- **Supplied records**:
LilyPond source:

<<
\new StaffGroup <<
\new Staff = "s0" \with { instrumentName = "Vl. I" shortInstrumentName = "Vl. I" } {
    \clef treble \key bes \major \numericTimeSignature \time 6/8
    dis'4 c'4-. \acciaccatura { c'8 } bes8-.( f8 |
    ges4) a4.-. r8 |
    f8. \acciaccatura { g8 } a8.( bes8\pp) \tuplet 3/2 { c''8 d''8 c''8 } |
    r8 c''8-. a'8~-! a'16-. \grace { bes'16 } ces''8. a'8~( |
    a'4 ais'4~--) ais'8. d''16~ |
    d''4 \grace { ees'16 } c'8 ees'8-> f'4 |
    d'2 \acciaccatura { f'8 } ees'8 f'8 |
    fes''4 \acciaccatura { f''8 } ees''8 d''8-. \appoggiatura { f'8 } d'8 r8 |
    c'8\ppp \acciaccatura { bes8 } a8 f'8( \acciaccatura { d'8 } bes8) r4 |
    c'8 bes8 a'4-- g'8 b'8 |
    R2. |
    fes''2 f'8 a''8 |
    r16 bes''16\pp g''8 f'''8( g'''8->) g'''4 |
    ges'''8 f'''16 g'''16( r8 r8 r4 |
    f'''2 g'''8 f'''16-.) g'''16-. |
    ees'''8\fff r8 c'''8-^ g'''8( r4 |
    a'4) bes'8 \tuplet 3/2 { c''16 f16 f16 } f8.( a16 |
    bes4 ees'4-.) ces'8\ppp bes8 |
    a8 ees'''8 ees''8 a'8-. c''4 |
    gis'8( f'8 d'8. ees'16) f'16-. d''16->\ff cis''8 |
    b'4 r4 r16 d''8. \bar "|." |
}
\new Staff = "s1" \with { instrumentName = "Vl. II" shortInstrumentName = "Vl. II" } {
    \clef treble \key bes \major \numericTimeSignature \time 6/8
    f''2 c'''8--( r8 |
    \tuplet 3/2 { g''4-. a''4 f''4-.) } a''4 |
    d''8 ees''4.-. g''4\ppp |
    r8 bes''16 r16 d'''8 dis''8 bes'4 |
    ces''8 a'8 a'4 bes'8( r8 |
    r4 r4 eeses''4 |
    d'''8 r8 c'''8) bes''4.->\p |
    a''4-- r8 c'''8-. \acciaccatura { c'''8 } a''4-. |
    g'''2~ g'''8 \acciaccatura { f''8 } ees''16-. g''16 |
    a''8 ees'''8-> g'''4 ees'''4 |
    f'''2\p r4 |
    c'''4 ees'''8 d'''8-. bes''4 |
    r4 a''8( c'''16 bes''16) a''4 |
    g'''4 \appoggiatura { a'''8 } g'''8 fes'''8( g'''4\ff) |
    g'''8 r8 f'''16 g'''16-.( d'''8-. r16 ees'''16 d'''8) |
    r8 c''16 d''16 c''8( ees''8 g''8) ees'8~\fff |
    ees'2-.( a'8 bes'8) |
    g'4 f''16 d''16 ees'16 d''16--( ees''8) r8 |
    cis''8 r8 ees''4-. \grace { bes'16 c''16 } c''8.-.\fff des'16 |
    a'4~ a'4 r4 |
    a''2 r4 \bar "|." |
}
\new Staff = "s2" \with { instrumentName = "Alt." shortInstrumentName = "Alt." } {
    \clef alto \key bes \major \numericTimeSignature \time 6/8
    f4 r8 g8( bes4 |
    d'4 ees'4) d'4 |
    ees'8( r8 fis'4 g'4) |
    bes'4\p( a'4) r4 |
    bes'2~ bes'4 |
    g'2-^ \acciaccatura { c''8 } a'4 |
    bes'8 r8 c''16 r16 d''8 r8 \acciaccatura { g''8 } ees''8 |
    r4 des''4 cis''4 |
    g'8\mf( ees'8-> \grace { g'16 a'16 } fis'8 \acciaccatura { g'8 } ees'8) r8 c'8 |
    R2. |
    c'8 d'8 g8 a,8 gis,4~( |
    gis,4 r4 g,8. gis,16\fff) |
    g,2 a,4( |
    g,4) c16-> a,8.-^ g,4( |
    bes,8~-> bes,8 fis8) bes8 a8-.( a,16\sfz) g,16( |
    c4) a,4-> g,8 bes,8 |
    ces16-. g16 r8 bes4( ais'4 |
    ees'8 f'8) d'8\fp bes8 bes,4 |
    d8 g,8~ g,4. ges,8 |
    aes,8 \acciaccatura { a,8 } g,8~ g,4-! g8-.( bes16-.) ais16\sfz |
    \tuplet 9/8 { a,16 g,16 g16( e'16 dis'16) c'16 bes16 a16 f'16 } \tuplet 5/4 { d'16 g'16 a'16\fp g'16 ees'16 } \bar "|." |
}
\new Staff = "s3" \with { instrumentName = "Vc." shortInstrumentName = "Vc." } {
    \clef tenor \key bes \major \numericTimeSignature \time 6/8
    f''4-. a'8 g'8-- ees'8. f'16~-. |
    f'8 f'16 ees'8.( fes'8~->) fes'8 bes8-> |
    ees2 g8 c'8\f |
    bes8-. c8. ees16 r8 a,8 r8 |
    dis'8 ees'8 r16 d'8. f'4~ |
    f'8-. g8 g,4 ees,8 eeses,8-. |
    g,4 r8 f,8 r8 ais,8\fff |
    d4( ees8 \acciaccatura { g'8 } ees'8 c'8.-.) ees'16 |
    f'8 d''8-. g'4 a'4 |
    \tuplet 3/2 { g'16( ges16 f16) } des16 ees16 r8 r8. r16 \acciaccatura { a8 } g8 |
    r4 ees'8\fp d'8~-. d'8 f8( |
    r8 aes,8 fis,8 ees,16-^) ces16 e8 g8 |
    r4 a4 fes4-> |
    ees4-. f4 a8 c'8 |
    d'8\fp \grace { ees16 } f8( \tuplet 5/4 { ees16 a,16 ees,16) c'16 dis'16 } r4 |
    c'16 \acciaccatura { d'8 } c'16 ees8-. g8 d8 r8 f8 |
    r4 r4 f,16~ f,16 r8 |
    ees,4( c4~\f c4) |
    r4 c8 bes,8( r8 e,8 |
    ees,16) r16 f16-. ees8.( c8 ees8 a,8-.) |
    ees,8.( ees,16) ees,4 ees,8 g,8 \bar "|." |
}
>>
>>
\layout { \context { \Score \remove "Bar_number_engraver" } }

--

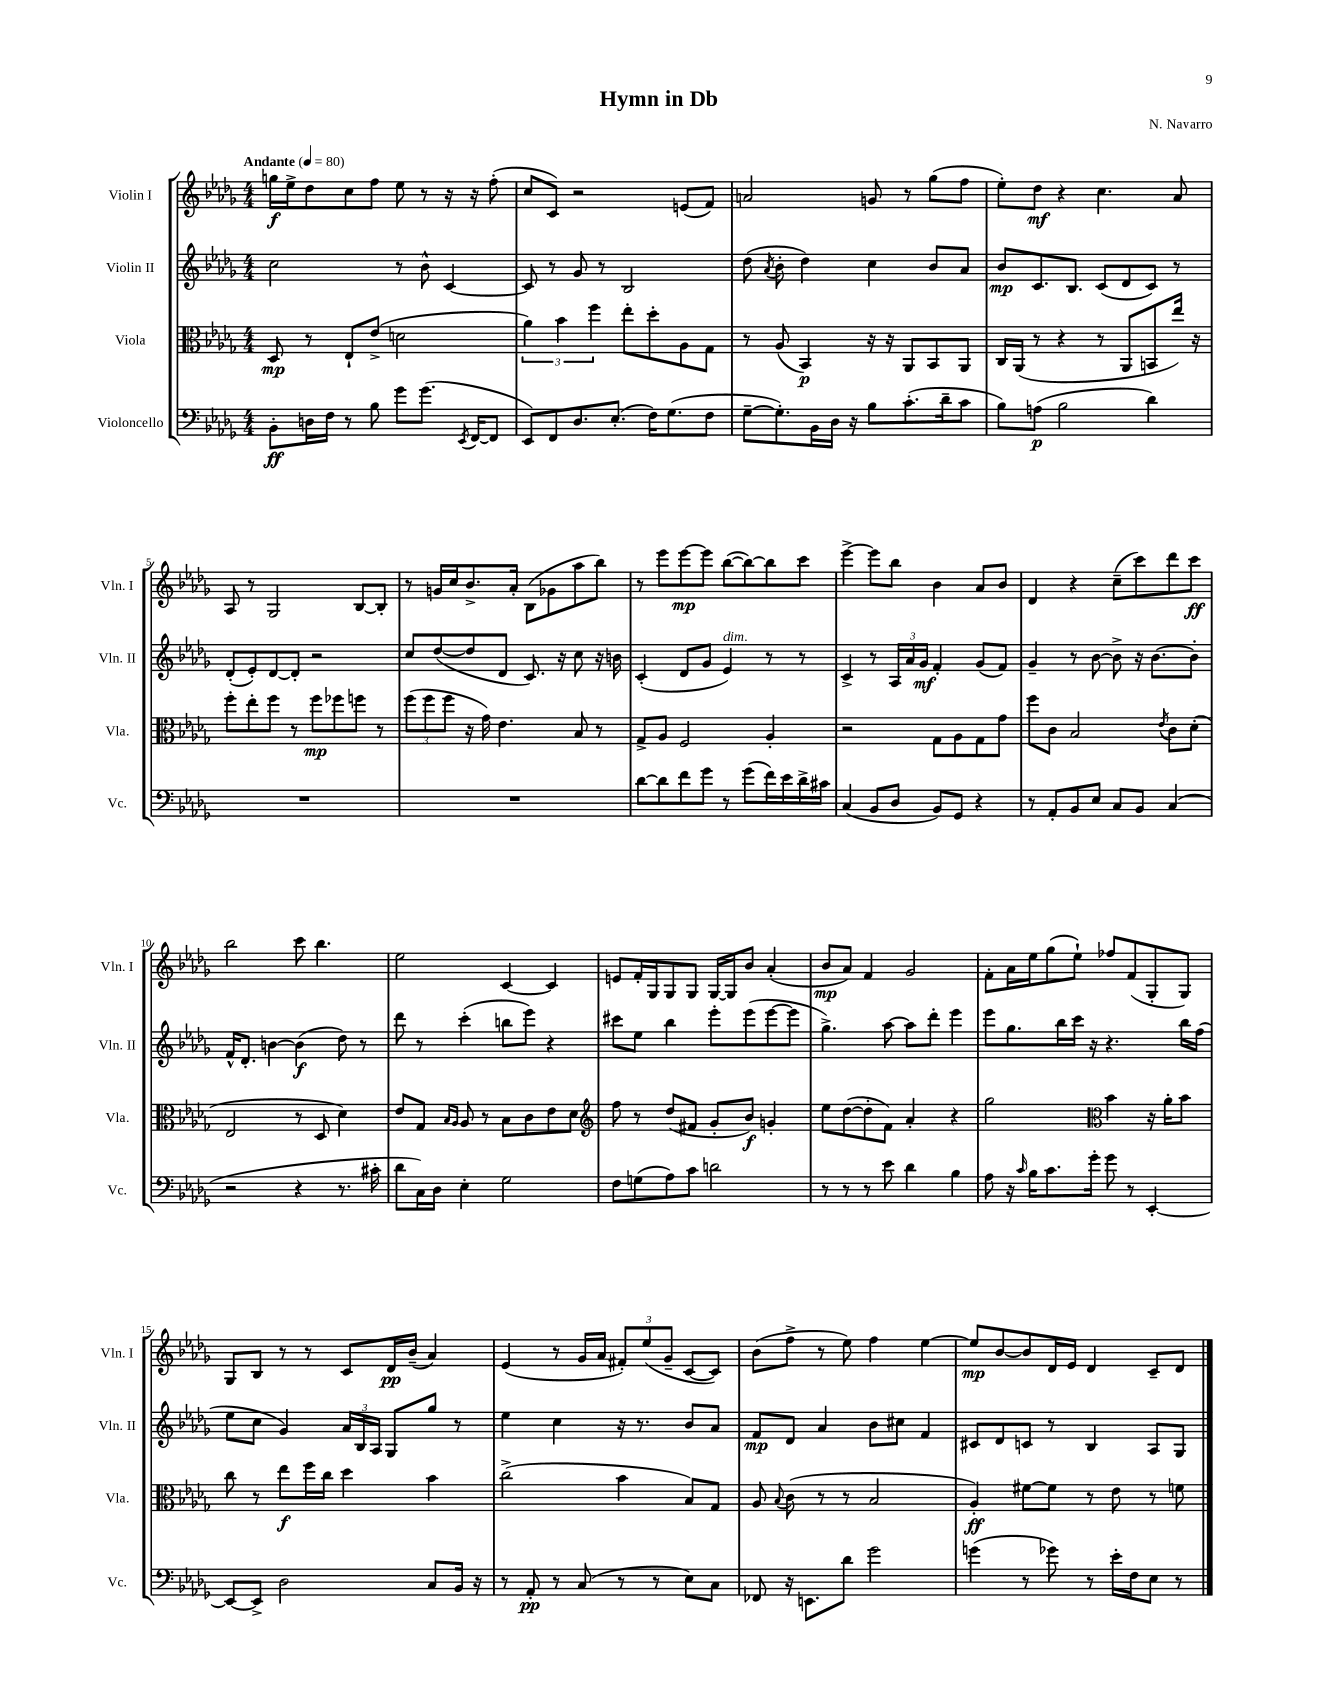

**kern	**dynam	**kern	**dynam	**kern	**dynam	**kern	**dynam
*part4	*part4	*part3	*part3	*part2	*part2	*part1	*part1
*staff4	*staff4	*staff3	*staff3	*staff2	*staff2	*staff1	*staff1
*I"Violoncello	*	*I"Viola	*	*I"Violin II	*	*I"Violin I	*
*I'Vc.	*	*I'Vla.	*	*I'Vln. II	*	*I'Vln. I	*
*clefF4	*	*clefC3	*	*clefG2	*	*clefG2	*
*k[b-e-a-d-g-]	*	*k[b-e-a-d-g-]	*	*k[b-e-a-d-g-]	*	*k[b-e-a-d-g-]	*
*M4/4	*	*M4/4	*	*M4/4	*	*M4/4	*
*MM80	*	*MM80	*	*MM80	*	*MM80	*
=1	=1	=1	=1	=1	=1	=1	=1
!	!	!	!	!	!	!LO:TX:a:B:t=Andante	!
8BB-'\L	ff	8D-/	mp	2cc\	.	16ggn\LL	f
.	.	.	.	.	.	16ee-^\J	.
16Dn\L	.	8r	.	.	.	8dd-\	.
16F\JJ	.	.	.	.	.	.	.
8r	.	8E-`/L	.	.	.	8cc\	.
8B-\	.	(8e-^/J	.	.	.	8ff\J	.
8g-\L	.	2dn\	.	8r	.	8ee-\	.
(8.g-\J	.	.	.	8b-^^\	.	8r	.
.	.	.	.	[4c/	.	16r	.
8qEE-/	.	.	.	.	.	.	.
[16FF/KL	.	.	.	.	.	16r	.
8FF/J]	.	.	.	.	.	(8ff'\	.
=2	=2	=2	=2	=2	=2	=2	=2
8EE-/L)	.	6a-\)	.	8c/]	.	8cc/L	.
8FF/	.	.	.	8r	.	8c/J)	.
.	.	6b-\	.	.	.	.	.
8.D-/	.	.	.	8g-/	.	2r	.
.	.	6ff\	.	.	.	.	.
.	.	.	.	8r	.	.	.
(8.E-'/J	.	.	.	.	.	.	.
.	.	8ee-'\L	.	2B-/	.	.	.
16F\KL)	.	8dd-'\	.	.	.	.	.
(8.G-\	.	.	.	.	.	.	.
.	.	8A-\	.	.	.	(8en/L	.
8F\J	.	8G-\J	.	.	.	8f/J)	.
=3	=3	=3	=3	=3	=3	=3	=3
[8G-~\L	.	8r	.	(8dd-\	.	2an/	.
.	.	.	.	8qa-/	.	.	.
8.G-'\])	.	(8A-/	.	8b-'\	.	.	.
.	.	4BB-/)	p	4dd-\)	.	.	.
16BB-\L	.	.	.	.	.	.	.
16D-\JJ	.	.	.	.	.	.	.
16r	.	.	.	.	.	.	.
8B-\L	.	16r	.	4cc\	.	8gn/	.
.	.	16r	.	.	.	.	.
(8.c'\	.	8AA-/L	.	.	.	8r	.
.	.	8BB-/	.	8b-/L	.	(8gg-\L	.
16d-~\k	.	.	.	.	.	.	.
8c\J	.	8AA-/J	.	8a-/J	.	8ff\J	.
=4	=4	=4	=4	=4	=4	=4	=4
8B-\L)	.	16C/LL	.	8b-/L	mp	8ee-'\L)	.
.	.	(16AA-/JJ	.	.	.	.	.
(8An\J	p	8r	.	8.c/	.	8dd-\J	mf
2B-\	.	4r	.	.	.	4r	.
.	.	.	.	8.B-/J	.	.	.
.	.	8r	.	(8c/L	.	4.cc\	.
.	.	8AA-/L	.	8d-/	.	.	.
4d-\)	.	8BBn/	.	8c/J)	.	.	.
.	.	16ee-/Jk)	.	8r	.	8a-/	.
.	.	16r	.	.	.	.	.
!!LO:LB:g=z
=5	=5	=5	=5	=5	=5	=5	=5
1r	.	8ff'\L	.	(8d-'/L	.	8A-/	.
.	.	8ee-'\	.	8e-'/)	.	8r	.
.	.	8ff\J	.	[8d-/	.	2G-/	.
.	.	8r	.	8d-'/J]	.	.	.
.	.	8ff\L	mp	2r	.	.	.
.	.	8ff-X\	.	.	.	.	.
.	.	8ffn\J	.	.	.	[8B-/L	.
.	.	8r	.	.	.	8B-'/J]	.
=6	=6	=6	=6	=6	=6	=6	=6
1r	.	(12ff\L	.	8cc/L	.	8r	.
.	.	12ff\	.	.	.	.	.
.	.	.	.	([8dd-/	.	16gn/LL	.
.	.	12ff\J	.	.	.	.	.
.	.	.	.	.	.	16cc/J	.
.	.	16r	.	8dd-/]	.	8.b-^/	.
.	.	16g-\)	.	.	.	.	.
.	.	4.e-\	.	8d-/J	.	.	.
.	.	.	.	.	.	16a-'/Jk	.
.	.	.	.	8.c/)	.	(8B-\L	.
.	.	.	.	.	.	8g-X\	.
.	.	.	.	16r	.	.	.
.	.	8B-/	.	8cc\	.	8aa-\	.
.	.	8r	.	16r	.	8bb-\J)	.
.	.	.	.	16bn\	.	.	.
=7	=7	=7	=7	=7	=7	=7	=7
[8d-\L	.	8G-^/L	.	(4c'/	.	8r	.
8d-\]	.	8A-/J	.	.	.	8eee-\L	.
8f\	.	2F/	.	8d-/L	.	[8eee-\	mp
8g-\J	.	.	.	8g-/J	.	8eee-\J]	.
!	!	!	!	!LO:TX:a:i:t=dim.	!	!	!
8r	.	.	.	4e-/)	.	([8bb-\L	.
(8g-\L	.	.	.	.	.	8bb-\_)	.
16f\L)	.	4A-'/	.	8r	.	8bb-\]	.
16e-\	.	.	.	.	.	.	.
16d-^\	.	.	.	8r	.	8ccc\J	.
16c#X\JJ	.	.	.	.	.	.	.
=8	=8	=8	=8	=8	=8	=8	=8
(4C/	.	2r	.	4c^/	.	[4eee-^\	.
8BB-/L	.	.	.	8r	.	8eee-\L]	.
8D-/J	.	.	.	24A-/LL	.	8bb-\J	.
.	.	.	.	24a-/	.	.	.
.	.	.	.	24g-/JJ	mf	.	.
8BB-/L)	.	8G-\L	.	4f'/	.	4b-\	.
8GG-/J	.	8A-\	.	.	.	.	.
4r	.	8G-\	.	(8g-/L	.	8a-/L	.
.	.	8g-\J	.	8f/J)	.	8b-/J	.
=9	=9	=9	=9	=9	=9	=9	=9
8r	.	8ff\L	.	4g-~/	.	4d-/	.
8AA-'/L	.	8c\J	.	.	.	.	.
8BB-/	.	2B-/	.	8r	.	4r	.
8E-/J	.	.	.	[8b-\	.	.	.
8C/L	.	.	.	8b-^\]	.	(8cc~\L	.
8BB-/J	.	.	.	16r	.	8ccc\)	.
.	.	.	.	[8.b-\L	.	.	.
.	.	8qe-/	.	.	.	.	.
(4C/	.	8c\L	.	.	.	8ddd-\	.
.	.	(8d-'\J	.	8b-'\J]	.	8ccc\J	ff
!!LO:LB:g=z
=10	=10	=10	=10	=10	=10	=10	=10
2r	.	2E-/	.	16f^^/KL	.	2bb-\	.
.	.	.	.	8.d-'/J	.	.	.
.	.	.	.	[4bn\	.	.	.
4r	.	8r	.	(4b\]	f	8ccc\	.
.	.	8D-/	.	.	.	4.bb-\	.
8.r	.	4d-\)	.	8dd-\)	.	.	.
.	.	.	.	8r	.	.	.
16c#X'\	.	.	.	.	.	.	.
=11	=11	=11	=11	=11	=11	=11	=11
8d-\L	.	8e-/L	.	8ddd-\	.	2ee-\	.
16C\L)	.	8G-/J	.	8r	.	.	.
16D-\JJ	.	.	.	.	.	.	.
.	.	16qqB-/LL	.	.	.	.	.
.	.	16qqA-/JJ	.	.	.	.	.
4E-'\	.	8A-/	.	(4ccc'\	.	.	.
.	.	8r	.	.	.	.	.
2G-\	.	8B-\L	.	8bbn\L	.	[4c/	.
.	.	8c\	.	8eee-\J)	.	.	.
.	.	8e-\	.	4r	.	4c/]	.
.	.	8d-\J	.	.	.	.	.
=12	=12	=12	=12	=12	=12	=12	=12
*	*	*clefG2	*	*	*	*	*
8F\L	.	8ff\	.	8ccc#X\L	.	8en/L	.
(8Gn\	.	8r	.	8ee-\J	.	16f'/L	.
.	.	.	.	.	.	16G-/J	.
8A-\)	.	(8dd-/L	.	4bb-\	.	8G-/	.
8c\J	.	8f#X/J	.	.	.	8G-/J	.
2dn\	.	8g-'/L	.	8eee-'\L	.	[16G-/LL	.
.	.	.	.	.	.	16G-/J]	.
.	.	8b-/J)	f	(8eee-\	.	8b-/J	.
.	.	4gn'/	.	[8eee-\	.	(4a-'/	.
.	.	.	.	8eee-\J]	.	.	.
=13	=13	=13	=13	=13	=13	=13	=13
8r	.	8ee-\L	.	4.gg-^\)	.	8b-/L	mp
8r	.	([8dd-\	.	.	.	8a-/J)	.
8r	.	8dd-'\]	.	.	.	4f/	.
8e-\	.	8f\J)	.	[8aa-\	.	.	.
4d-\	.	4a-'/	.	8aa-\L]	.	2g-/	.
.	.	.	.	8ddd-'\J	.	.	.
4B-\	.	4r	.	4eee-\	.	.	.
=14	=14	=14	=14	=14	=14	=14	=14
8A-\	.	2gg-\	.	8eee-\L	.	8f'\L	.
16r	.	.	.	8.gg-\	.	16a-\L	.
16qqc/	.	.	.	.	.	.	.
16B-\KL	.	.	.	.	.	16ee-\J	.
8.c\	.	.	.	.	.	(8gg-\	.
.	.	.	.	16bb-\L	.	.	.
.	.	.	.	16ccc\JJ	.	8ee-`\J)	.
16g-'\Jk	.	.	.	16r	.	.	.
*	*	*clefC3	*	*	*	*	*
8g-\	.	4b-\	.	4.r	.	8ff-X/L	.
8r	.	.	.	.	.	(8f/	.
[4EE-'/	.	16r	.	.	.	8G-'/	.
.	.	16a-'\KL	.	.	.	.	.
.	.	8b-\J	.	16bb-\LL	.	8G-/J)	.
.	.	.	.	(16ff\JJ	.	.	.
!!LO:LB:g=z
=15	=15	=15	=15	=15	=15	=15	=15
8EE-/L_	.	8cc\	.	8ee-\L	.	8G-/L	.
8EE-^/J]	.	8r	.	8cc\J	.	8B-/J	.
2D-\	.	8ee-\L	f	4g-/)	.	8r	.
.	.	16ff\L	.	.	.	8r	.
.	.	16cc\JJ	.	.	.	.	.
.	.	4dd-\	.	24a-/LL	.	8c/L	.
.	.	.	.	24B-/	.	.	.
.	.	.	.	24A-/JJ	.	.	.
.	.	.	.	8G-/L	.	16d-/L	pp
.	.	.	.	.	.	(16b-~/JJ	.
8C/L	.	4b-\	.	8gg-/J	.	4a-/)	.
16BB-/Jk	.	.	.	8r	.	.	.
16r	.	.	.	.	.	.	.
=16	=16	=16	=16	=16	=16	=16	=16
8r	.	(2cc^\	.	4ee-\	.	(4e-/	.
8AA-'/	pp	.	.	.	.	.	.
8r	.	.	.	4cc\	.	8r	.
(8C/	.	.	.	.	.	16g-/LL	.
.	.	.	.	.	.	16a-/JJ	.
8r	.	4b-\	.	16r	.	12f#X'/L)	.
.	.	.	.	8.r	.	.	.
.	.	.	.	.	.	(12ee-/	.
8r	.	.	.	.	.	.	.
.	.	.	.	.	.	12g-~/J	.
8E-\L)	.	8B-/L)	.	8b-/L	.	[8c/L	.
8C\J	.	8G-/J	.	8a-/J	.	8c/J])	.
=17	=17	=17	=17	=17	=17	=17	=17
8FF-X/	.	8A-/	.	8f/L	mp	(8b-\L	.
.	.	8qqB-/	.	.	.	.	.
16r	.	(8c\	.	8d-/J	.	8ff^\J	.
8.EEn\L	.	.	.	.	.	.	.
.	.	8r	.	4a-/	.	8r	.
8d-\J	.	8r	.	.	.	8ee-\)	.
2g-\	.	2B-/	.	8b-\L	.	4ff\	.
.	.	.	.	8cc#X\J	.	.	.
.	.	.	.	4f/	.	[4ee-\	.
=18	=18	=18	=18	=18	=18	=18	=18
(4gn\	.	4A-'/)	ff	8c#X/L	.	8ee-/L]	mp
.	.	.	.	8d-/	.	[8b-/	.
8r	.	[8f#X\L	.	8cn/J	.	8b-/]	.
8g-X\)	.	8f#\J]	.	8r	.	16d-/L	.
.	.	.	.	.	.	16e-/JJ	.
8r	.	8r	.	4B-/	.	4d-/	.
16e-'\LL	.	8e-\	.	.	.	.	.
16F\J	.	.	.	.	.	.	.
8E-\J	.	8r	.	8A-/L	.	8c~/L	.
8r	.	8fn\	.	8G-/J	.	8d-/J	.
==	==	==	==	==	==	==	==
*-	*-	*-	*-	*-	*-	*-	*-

- **Directions for this task**: Count the lines in the items above that contain the string "grace", and state only the resulting number.

- **Answer**: 5